■ **Task input**:
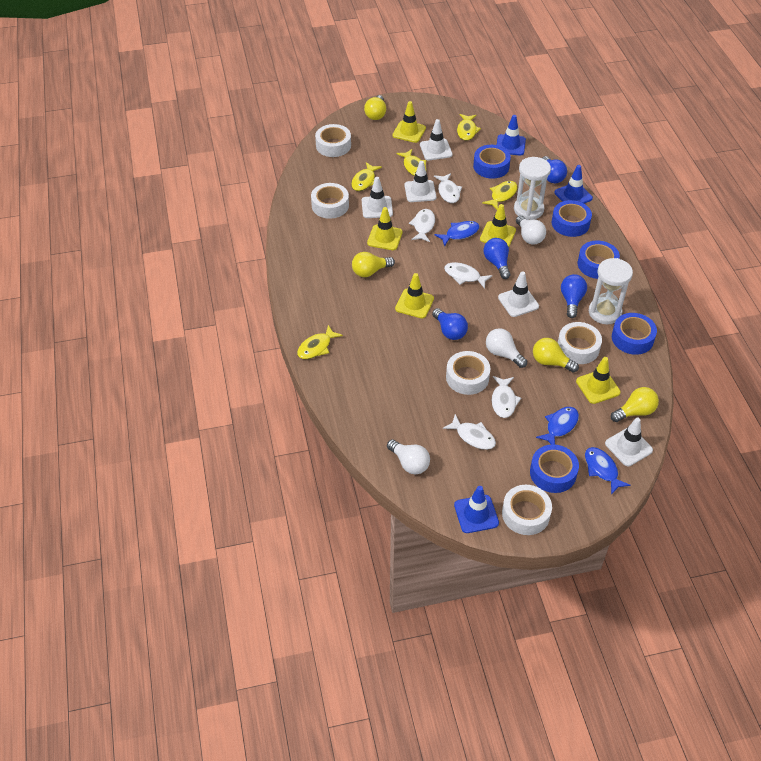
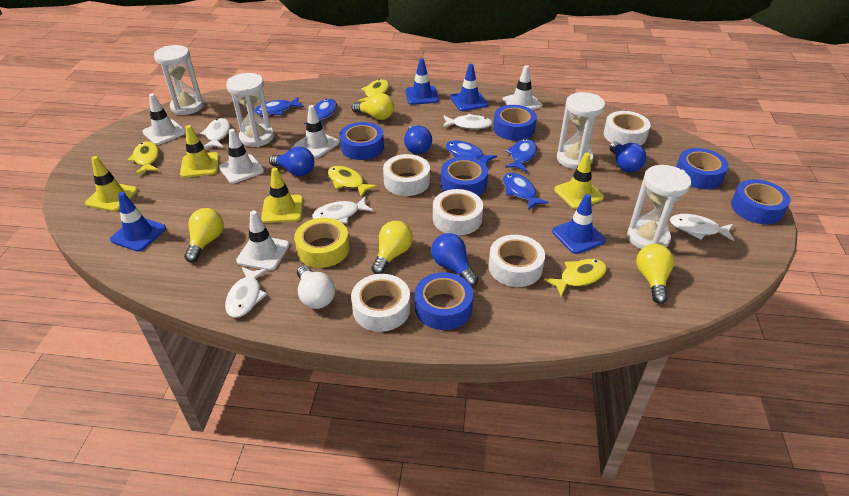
blue fish: 3 -> 5
blue tape: 5 -> 6
blue traffic cone: 3 -> 4
white hourglass: 2 -> 4
white light bulb: 3 -> 1
yellow fish: 5 -> 4
yellow tape: 0 -> 1
yellow traffic cone: 5 -> 4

■ **Activity**: Every line of the data above that includes "yellow" should be listed.

■ **Expected answer**:
yellow fish: 5 -> 4
yellow tape: 0 -> 1
yellow traffic cone: 5 -> 4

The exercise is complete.